Data shown -
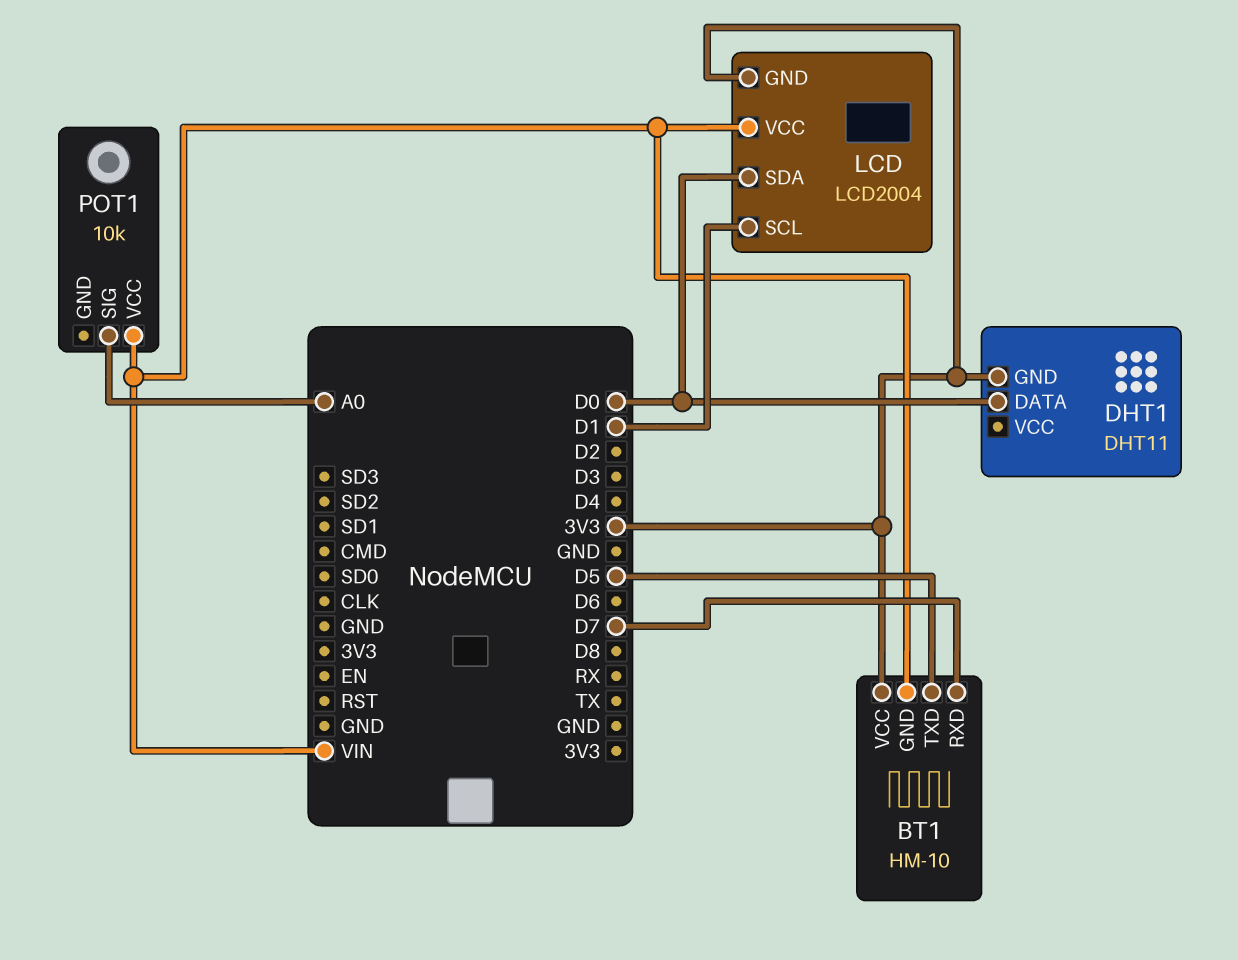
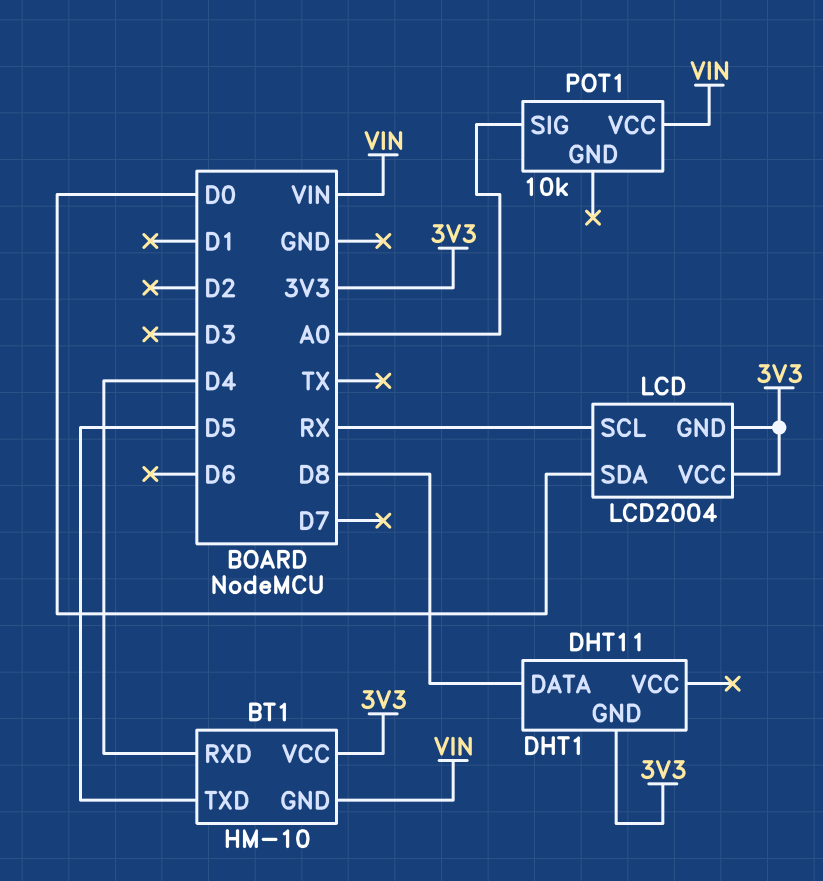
BT1 pin RXD: D7 -> D4
DHT1 pin DATA: D0 -> D8
LCD pin SCL: D1 -> RX
LCD pin VCC: VIN -> 3V3

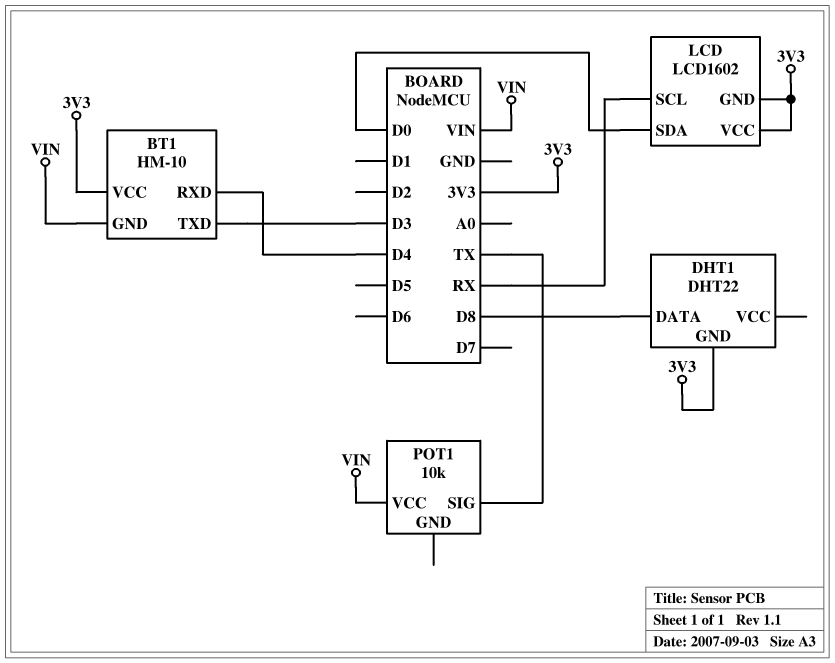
BT1 pin TXD: D5 -> D3
DHT1: DHT11 -> DHT22
LCD: LCD2004 -> LCD1602
POT1 pin SIG: A0 -> TX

Prompt -
I would like an exact copy of the lines from the one holding "DHT1 pin DATA: D0 -> D8" through the last line of the entries above, with the pictures left out.

Problem solution -
DHT1 pin DATA: D0 -> D8
LCD pin SCL: D1 -> RX
LCD pin VCC: VIN -> 3V3

BT1 pin TXD: D5 -> D3
DHT1: DHT11 -> DHT22
LCD: LCD2004 -> LCD1602
POT1 pin SIG: A0 -> TX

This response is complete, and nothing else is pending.